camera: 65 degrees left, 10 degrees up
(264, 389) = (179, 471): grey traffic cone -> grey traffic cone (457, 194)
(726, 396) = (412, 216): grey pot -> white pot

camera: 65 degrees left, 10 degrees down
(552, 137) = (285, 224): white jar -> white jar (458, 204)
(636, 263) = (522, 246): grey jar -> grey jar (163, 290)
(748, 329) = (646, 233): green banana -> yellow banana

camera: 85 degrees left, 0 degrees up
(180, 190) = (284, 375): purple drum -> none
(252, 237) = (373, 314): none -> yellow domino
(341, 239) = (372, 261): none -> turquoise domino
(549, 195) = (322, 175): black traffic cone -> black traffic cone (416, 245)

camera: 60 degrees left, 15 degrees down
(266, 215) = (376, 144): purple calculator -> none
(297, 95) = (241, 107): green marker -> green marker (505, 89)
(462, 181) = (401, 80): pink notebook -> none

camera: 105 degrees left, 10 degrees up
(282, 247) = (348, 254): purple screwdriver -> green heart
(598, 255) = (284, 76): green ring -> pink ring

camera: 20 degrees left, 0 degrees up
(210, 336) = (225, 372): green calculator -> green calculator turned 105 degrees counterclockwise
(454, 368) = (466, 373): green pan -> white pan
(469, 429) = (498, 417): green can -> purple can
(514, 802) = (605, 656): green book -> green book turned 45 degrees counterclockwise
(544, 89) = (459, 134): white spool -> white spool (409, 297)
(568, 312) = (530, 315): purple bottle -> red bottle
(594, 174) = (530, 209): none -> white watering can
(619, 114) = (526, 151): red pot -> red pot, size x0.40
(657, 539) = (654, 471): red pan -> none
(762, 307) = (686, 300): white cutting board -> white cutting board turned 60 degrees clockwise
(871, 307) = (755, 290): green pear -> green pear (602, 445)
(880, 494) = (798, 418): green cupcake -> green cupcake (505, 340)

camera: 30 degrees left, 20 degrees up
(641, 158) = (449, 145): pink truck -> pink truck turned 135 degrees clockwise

◆ **WHAT YOU SHOULD DO**: Return every line of the records in which the word "cone" is found.

◆ **EXERCISE ANSWER**:
(264, 389) = (179, 471): grey traffic cone -> grey traffic cone (457, 194)
(549, 195) = (322, 175): black traffic cone -> black traffic cone (416, 245)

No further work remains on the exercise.